What is expected = Read the data, and whenever a line holds the word "rosa", report that line.

Scene difference descriptions
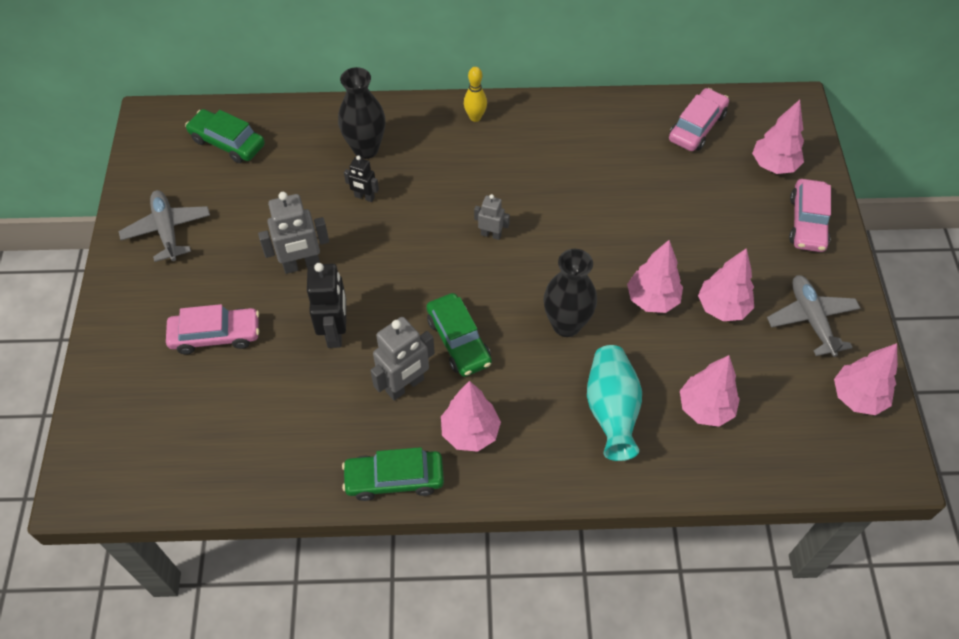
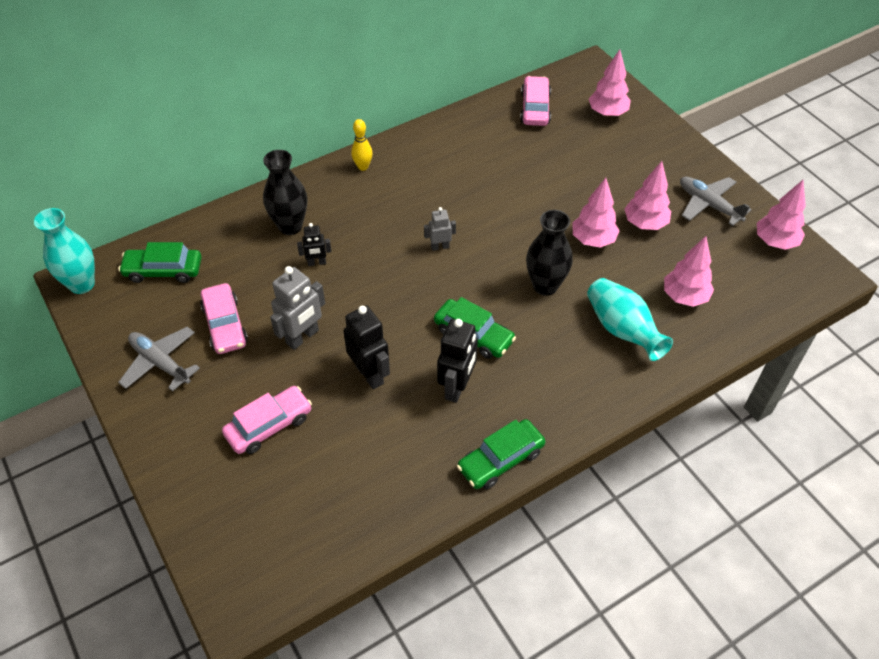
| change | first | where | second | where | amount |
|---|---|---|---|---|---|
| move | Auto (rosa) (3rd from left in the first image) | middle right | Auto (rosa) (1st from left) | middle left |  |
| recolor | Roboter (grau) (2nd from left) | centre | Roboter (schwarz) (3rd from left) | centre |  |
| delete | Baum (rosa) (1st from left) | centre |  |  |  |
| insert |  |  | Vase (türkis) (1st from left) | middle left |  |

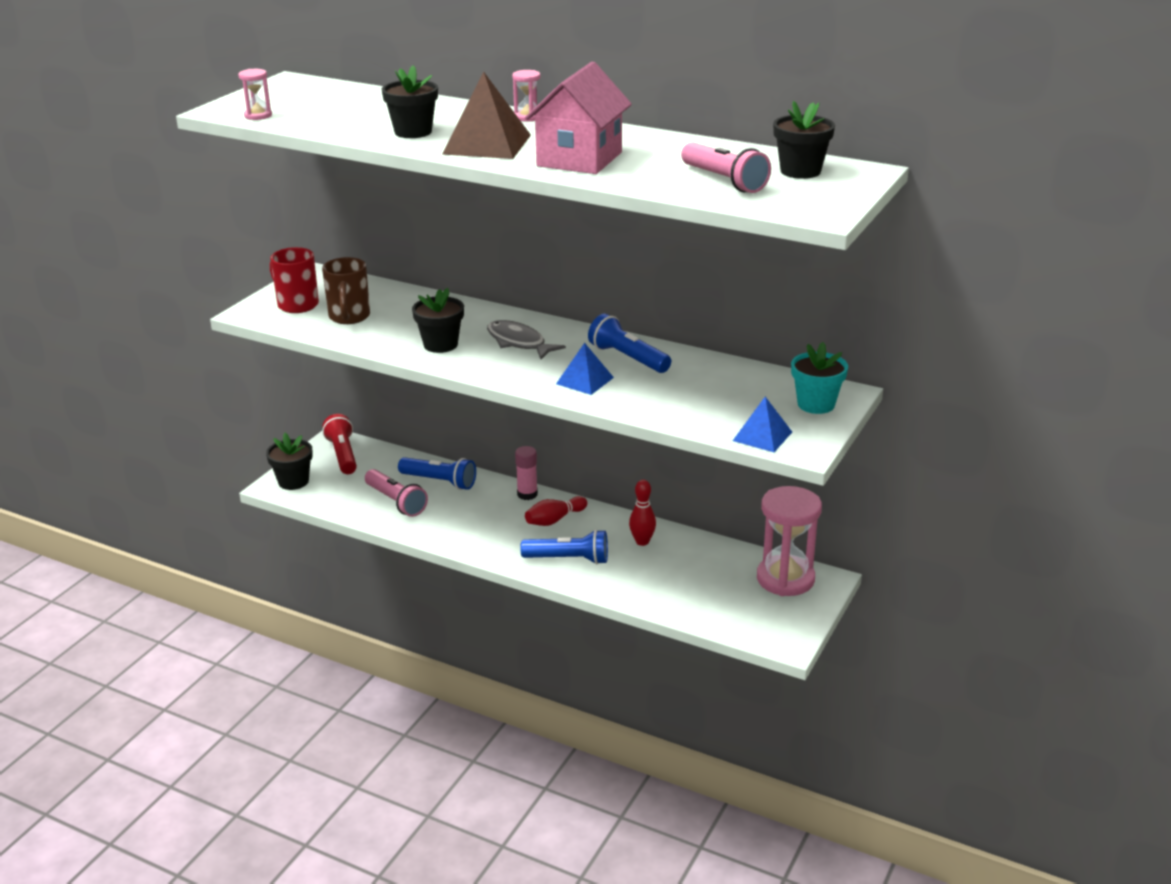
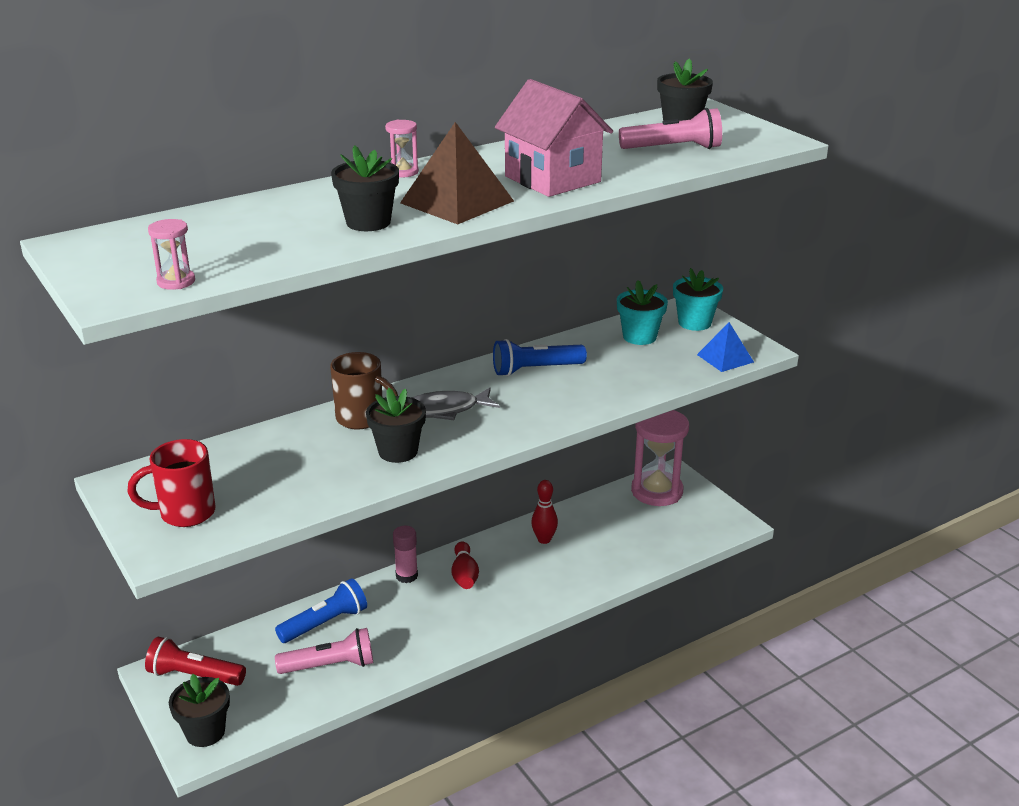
| change | first | where | second | where | amount |
|---|---|---|---|---|---|
| move | Tasse (braun) | top left |  | centre |  |
| delete | Pyramide (blau) (1st from left) | centre |  |  |  |
| delete | Taschenlampe (blau) (2nd from left) | centre |  |  |  |
| insert |  |  | Blumentopf (türkis) (1st from left) | centre |  |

Task output =
| move | Auto (rosa) (3rd from left in the first image) | middle right | Auto (rosa) (1st from left) | middle left |  |
| delete | Baum (rosa) (1st from left) | centre |  |  |  |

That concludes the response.